## WORK INSTRUCTION
Among the lines of the records, find all that carry the word "moved" and copy them.

## EXTRACTED RECORDS
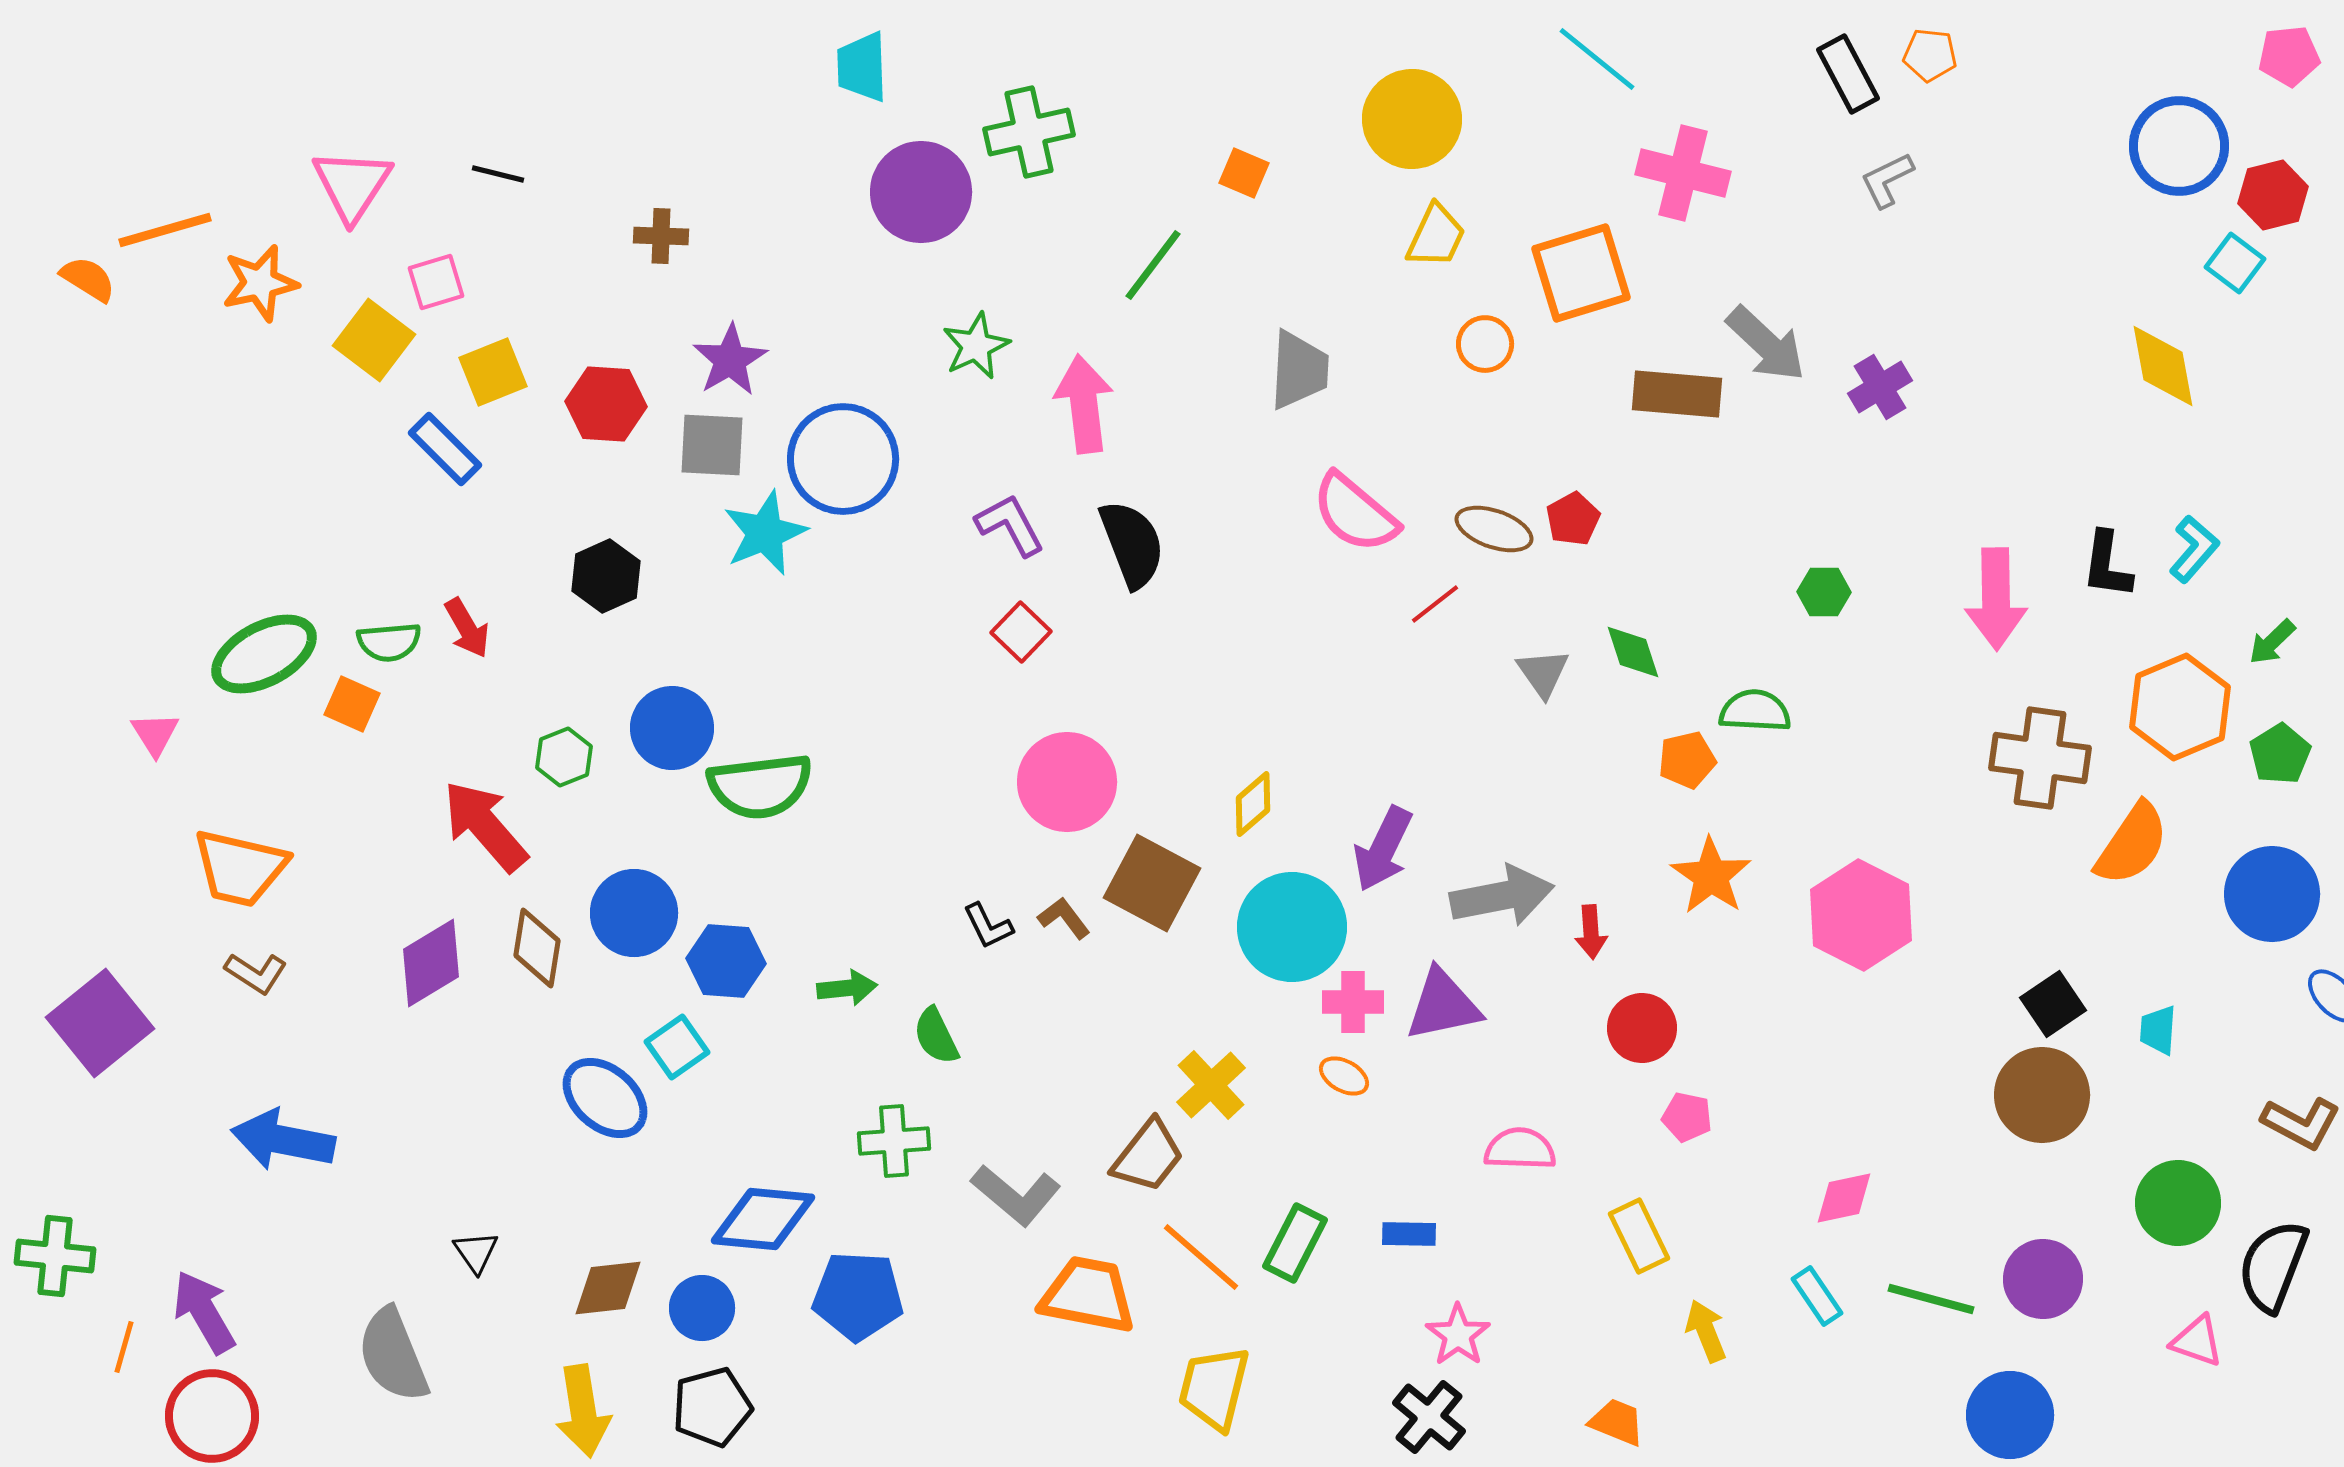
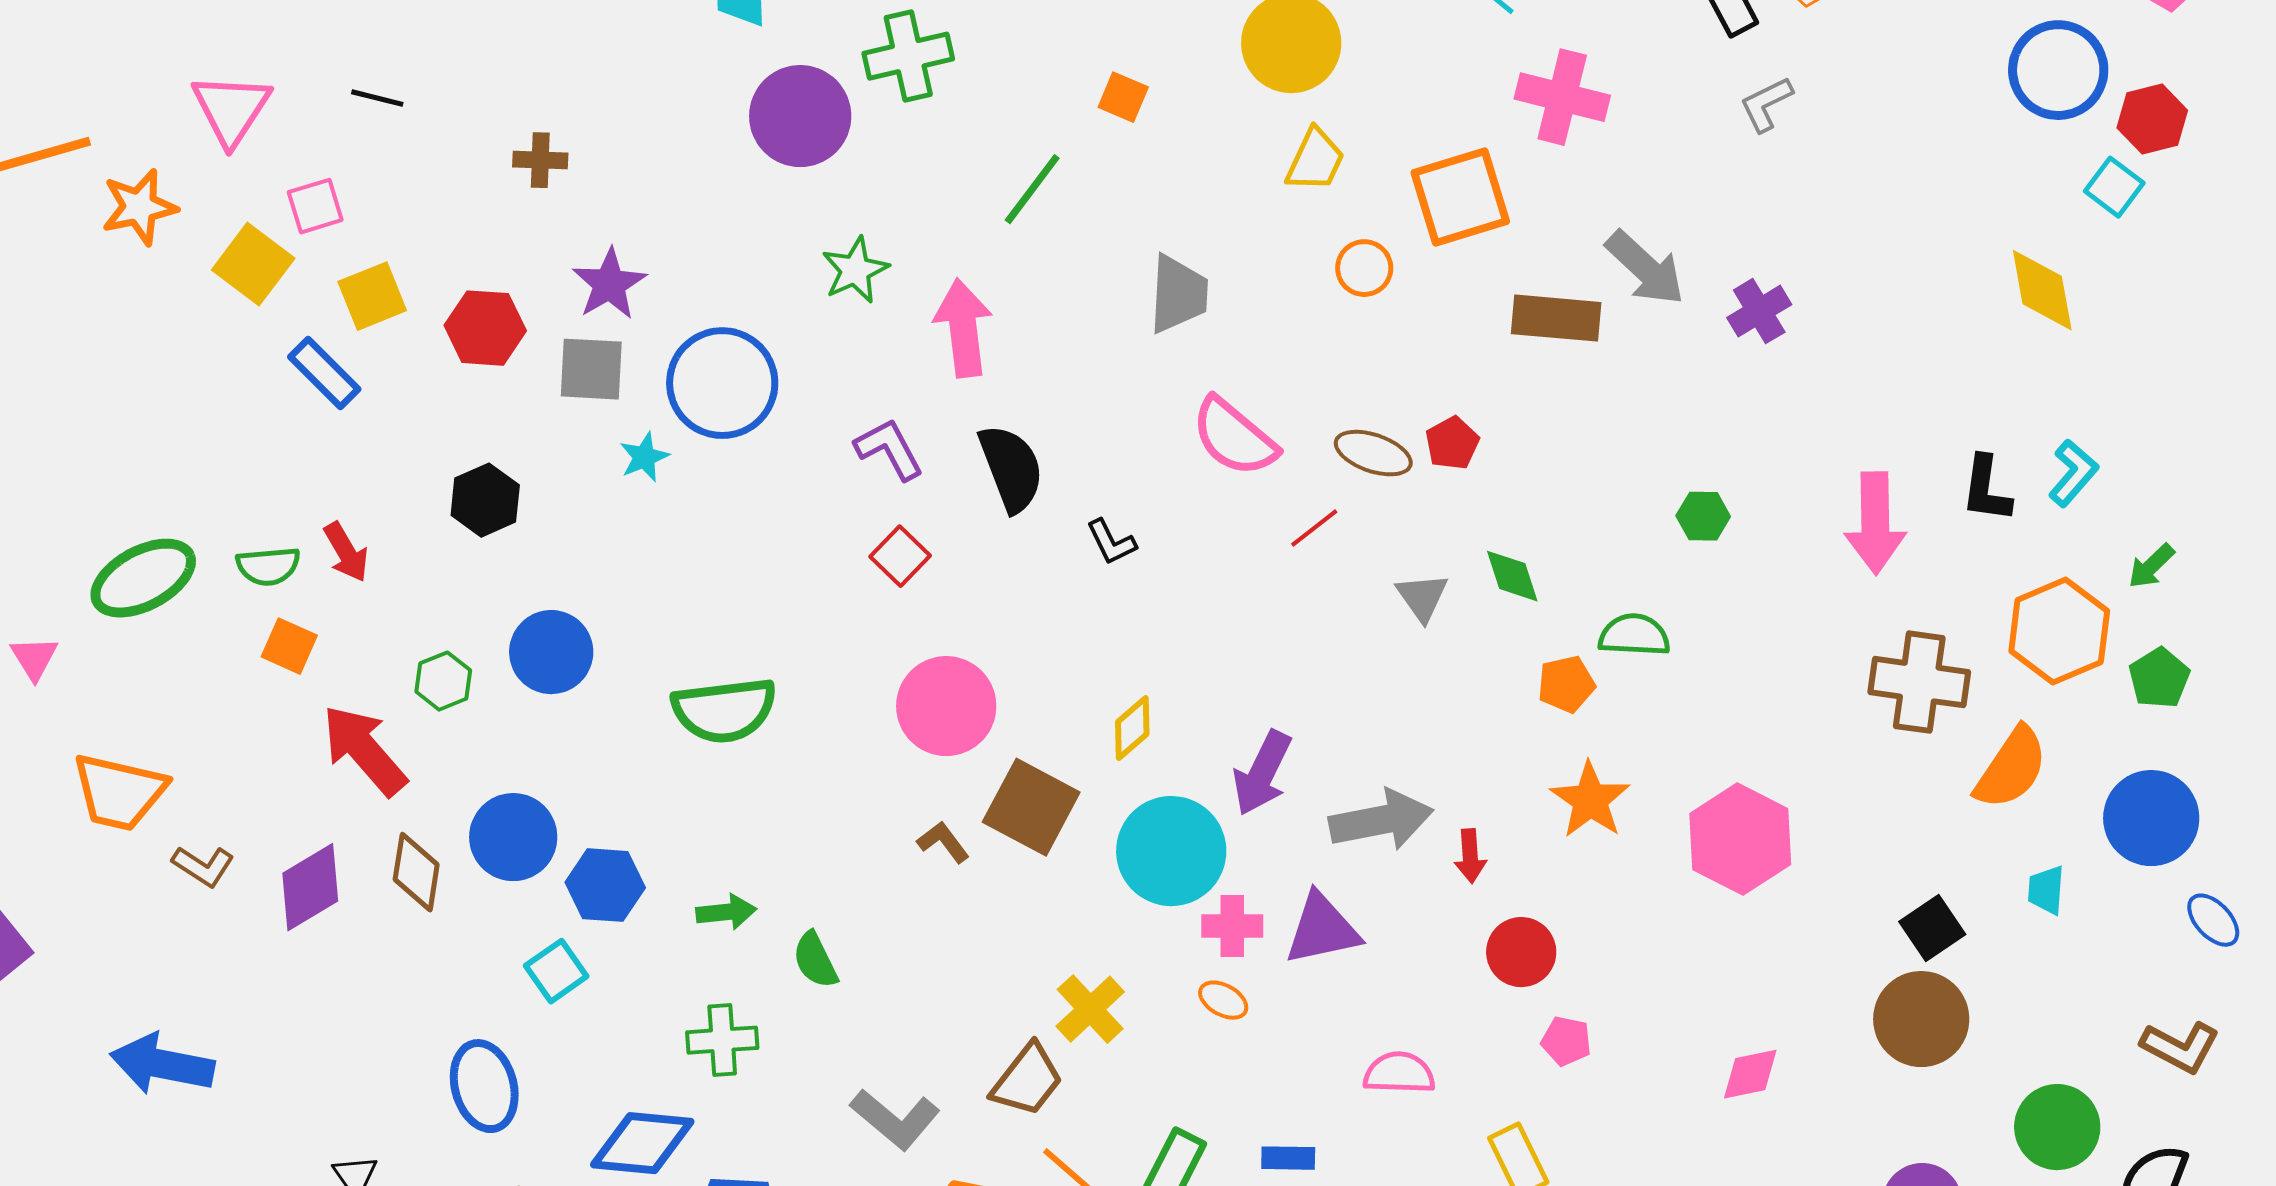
cyan star: (765, 533) -> (644, 457), size x0.6
orange square: (352, 704) -> (289, 646), moved
green semicircle: (760, 786) -> (724, 710), moved
black L-shape: (988, 926) -> (1111, 542), moved
brown L-shape: (256, 973) -> (203, 866), moved
cyan trapezoid: (2158, 1030) -> (2046, 890), moved
blue ellipse: (605, 1098) -> (484, 1086), moved, turned 34
green cross: (894, 1141) -> (722, 1040), moved
pink diamond: (1844, 1198) -> (1750, 1074), moved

## YOUR RESPONSE
orange square: (352, 704) -> (289, 646), moved
green semicircle: (760, 786) -> (724, 710), moved
black L-shape: (988, 926) -> (1111, 542), moved
brown L-shape: (256, 973) -> (203, 866), moved
cyan trapezoid: (2158, 1030) -> (2046, 890), moved
blue ellipse: (605, 1098) -> (484, 1086), moved, turned 34
green cross: (894, 1141) -> (722, 1040), moved
pink diamond: (1844, 1198) -> (1750, 1074), moved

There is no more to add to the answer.